[Records drawn from a dataset]
"""

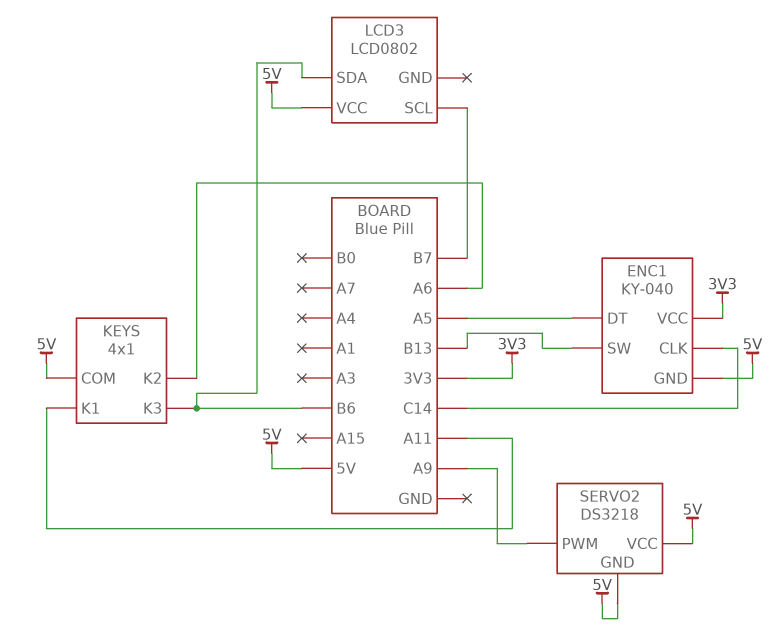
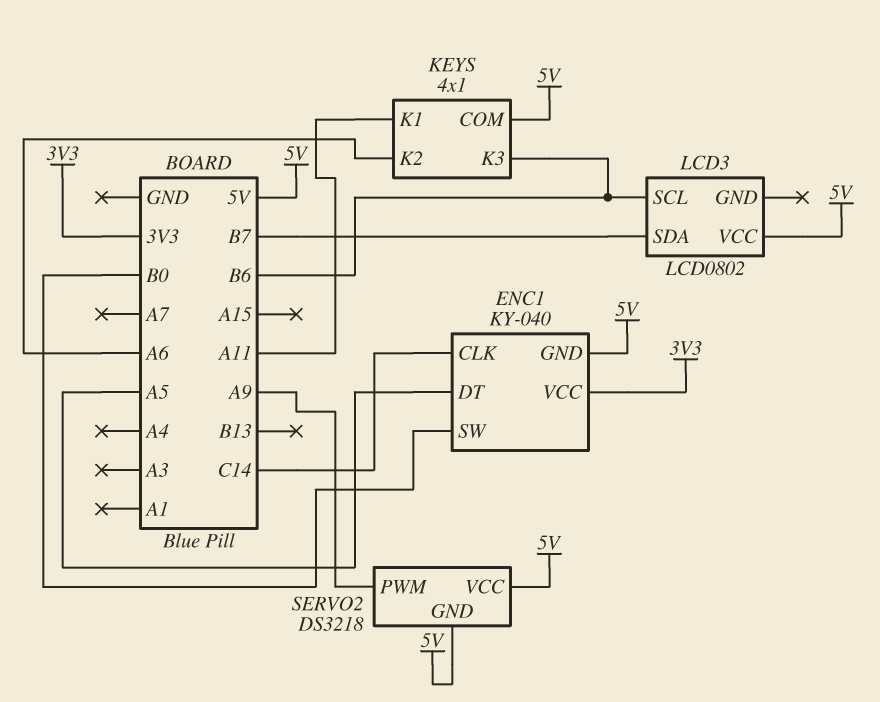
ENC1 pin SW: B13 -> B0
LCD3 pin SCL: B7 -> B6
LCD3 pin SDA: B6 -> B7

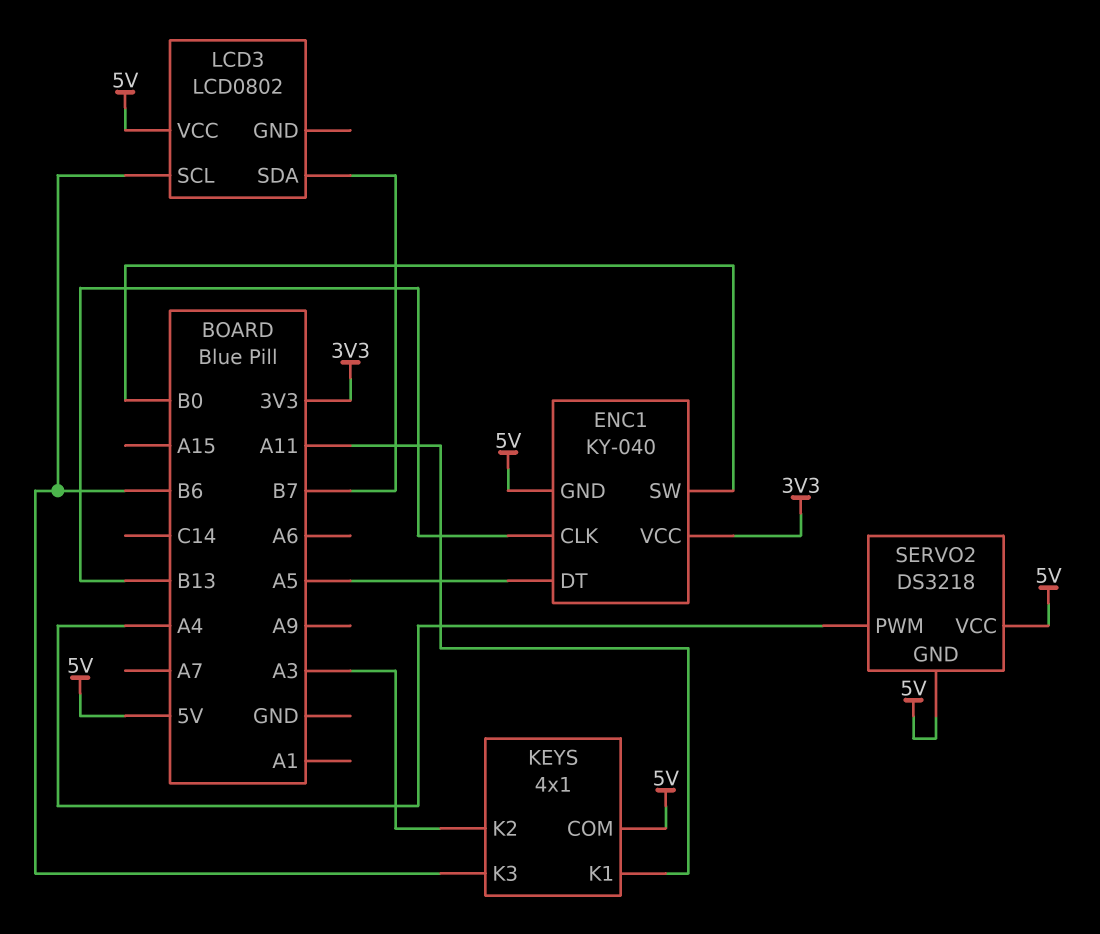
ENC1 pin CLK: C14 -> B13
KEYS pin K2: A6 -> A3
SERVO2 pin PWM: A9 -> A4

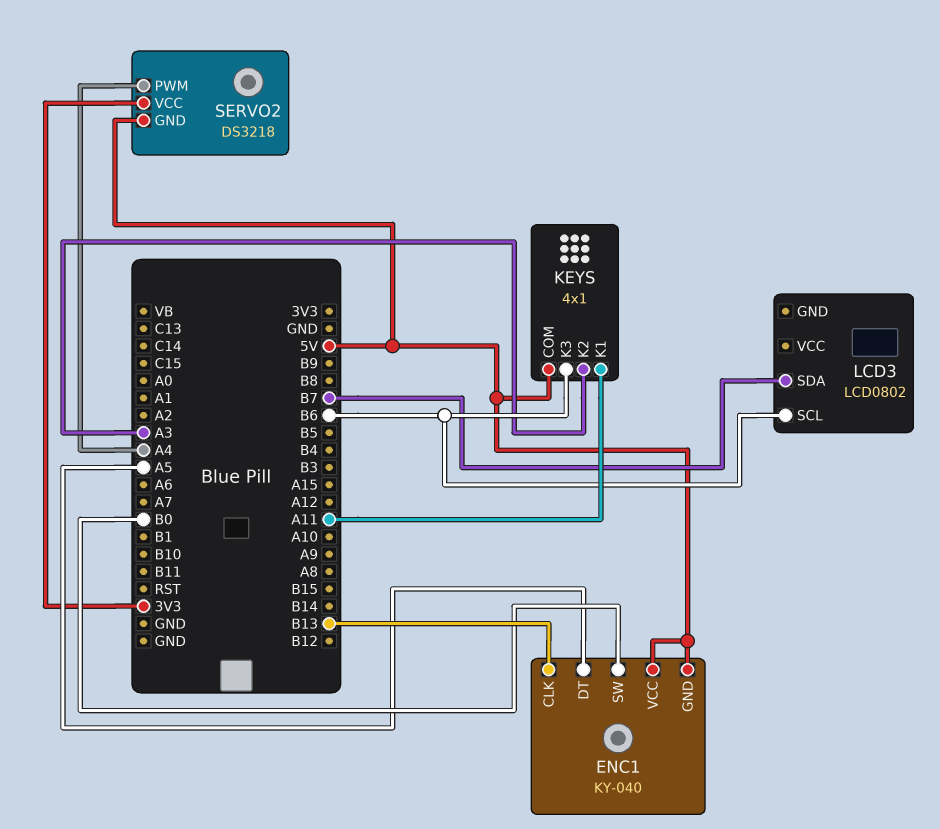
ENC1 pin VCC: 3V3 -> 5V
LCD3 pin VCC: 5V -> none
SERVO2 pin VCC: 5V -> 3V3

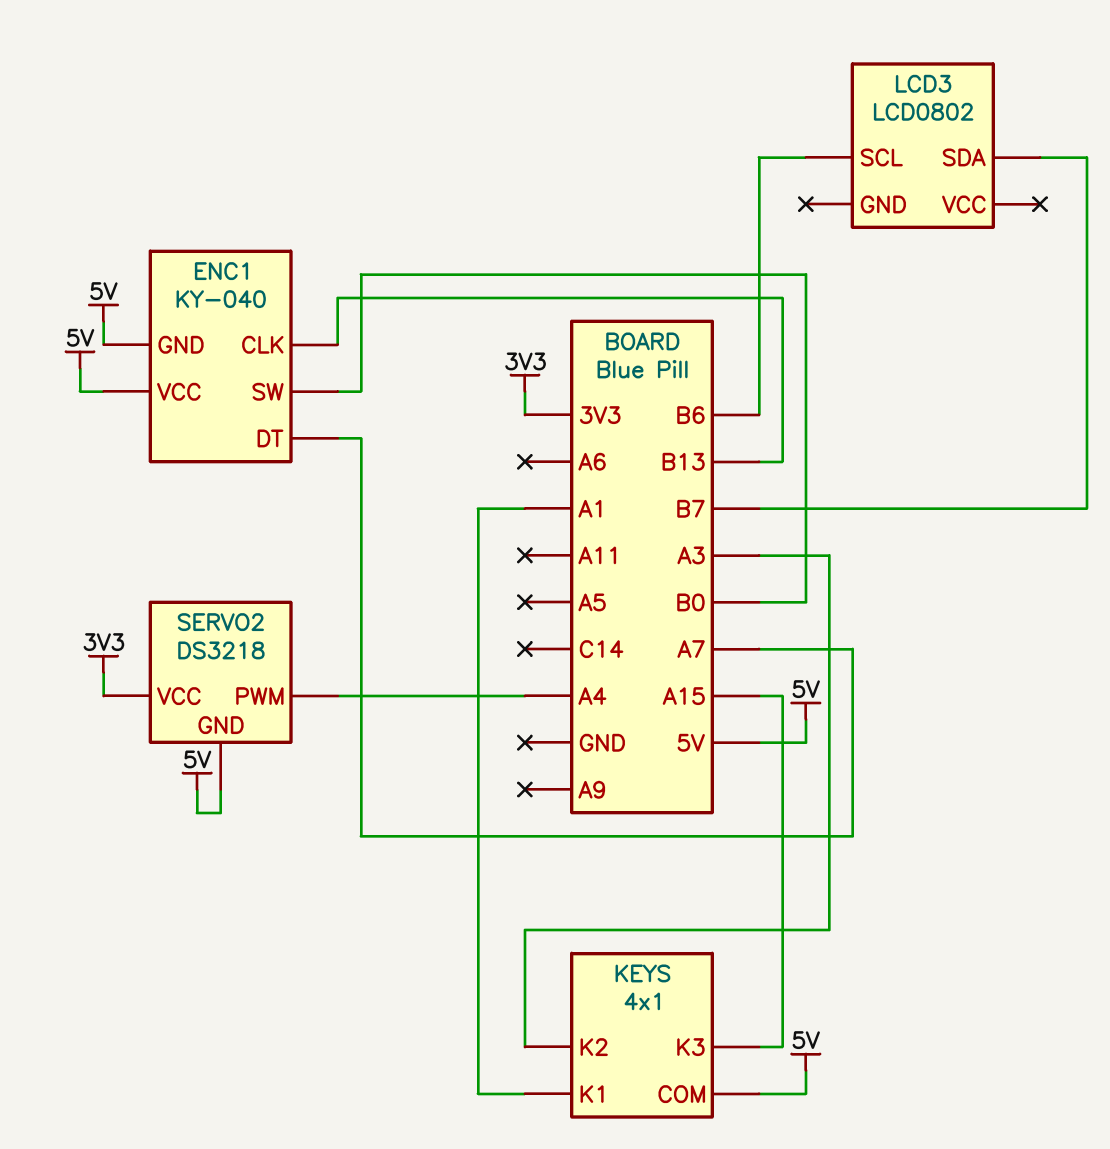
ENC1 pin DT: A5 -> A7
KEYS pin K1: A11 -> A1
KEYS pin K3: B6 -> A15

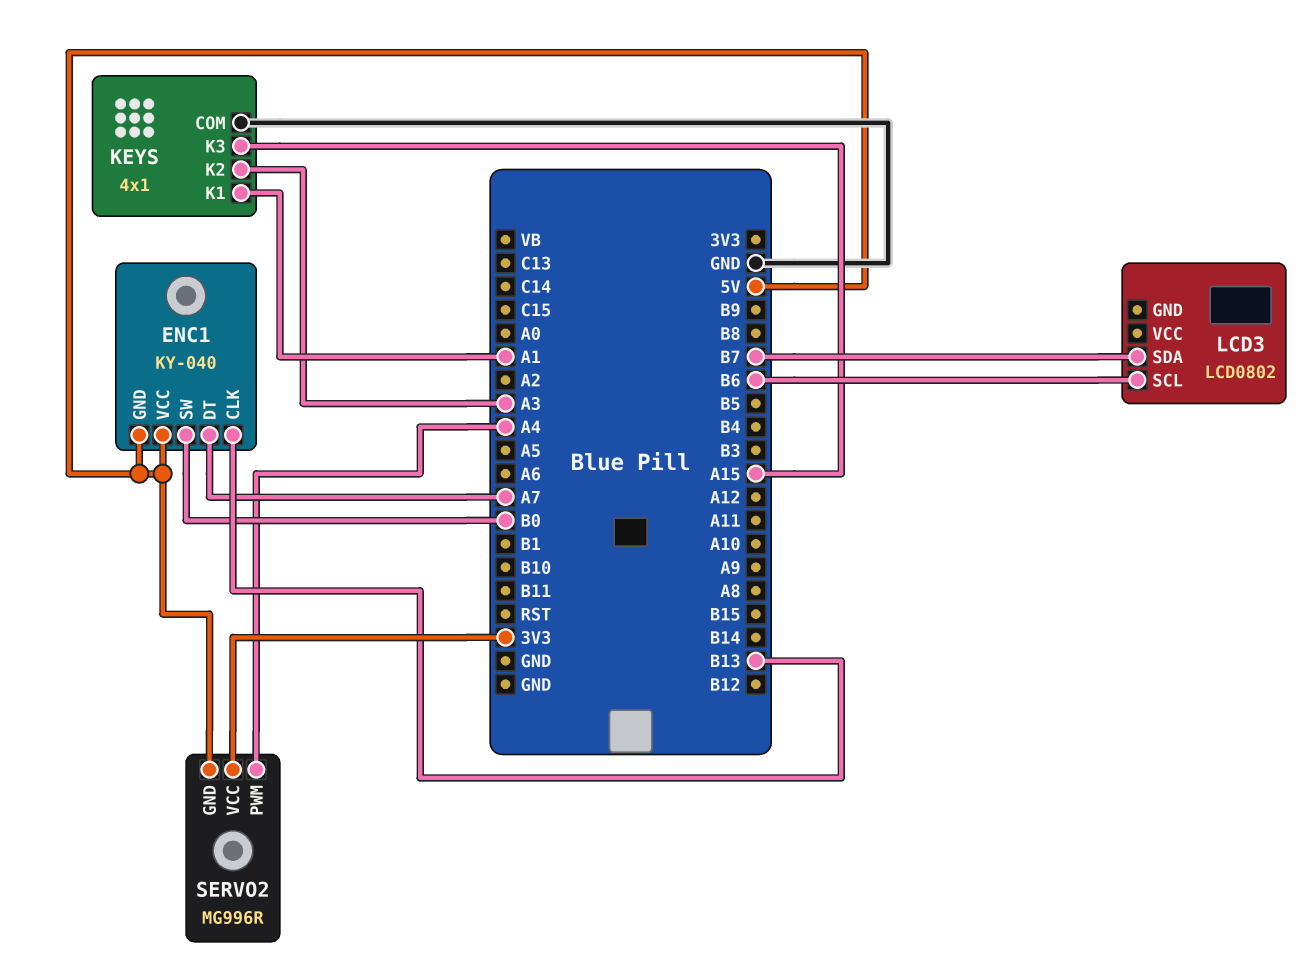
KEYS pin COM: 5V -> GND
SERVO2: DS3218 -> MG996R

"""

EXERCISE AIM: Although the records contain pictures, the output must hold only their exact wording.

SOLVED PROBLEM:
ENC1 pin SW: B13 -> B0
LCD3 pin SCL: B7 -> B6
LCD3 pin SDA: B6 -> B7

ENC1 pin CLK: C14 -> B13
KEYS pin K2: A6 -> A3
SERVO2 pin PWM: A9 -> A4

ENC1 pin VCC: 3V3 -> 5V
LCD3 pin VCC: 5V -> none
SERVO2 pin VCC: 5V -> 3V3

ENC1 pin DT: A5 -> A7
KEYS pin K1: A11 -> A1
KEYS pin K3: B6 -> A15

KEYS pin COM: 5V -> GND
SERVO2: DS3218 -> MG996R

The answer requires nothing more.